§ **AIM OF THE EXERCISE**:
Pick out every line in the rows below that contains the string "clef", and copy each one. Case counts.

— start DATA LINES —

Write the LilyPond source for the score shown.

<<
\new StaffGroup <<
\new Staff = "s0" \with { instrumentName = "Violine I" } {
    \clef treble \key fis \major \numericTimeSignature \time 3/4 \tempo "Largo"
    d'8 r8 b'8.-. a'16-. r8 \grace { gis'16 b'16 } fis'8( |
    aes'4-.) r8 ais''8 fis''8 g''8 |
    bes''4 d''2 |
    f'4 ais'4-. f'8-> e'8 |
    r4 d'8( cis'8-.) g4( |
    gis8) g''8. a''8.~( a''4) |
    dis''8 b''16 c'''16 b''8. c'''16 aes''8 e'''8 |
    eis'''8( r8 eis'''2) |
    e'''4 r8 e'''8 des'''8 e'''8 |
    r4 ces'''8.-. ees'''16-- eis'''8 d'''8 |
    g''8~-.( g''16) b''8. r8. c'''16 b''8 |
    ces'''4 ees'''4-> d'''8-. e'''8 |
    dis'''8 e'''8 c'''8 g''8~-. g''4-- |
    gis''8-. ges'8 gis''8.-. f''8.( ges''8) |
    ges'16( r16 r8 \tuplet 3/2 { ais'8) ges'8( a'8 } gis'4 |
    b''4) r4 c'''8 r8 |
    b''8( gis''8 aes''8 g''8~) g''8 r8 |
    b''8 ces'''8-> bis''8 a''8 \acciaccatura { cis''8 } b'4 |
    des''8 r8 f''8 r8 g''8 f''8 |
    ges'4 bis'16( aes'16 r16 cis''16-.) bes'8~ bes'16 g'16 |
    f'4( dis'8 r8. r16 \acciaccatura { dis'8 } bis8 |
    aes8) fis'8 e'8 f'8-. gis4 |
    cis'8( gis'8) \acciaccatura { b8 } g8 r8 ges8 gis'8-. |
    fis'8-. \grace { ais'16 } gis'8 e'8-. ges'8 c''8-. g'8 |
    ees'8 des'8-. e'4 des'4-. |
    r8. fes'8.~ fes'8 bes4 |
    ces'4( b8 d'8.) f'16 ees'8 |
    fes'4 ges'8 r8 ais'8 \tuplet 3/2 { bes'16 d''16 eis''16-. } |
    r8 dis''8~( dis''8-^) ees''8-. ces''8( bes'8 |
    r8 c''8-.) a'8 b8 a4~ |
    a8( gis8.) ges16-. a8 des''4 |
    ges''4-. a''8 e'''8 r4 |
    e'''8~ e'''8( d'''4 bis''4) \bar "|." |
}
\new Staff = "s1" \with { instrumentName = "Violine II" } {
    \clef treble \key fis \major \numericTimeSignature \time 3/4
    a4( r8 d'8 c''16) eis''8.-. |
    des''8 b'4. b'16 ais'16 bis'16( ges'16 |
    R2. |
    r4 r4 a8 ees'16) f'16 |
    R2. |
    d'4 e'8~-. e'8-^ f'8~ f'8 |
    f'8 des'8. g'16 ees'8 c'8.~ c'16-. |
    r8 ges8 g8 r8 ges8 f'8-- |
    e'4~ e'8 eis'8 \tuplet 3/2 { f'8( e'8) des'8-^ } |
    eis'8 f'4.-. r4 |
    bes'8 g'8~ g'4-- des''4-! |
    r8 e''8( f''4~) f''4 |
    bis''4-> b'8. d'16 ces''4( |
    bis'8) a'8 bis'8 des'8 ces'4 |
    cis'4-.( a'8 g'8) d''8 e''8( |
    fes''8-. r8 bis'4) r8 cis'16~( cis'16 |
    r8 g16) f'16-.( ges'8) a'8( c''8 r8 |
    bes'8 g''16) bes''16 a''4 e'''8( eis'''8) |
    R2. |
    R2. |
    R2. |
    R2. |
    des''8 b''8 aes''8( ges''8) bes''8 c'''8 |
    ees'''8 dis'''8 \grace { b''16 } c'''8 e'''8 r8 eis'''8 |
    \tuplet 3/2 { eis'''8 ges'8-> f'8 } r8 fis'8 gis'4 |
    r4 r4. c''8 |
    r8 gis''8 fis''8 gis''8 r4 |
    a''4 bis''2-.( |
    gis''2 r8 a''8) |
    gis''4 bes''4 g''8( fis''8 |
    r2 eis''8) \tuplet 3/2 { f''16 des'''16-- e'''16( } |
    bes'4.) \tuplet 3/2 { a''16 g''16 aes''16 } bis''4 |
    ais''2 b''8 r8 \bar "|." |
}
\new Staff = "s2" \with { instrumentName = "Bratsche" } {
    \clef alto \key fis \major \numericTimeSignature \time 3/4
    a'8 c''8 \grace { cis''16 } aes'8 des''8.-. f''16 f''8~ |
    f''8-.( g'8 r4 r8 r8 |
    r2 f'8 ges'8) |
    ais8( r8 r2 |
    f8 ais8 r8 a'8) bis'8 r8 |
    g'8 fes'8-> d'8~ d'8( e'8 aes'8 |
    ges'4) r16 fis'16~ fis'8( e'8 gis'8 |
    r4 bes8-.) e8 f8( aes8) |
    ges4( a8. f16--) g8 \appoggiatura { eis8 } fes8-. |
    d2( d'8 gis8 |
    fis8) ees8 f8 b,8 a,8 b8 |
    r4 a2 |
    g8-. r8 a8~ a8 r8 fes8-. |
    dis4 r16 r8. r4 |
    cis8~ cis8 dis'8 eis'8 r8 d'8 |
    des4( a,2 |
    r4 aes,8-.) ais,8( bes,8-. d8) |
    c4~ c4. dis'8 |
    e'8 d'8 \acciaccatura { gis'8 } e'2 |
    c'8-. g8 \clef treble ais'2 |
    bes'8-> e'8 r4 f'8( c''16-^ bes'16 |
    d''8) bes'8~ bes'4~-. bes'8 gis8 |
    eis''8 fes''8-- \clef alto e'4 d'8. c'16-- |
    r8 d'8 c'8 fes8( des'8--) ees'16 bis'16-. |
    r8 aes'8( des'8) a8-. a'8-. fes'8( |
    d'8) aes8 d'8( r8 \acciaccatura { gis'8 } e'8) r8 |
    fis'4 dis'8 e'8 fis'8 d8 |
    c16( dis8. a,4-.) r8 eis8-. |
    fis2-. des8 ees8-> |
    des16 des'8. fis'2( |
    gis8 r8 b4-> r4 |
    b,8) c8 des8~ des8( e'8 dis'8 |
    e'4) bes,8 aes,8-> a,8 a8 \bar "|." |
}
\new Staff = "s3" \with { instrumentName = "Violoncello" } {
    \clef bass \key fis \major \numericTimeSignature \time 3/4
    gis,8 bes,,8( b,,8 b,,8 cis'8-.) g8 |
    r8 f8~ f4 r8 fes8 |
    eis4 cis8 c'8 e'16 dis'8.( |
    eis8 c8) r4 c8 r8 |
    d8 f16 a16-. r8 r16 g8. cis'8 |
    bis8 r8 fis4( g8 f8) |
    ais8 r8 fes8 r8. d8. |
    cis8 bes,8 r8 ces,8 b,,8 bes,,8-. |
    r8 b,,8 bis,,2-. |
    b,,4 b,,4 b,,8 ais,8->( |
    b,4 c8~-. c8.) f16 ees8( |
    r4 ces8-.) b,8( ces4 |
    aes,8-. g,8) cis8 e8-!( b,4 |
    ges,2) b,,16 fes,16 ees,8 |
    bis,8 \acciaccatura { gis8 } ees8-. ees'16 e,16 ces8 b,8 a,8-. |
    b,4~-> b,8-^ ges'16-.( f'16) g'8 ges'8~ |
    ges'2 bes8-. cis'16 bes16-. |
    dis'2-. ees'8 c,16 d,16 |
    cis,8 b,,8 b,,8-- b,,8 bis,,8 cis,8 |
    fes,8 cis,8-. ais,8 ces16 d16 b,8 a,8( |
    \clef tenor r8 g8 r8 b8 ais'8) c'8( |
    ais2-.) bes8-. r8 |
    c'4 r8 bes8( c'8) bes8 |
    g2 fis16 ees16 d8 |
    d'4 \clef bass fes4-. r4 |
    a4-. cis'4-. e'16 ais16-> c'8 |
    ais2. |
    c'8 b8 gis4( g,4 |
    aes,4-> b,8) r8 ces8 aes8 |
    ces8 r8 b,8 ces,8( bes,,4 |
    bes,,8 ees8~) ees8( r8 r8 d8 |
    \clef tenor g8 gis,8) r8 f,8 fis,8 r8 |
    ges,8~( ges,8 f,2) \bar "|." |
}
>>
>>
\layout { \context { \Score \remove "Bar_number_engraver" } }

— end DATA LINES —

§ **TASK RESULT**:
    \clef treble \key fis \major \numericTimeSignature \time 3/4 \tempo "Largo"
    \clef treble \key fis \major \numericTimeSignature \time 3/4
    \clef alto \key fis \major \numericTimeSignature \time 3/4
    c'8-. g8 \clef treble ais'2 |
    eis''8 fes''8-- \clef alto e'4 d'8. c'16-- |
    \clef bass \key fis \major \numericTimeSignature \time 3/4
    \clef tenor r8 g8 r8 b8 ais'8) c'8( |
    d'4 \clef bass fes4-. r4 |
    \clef tenor g8 gis,8) r8 f,8 fis,8 r8 |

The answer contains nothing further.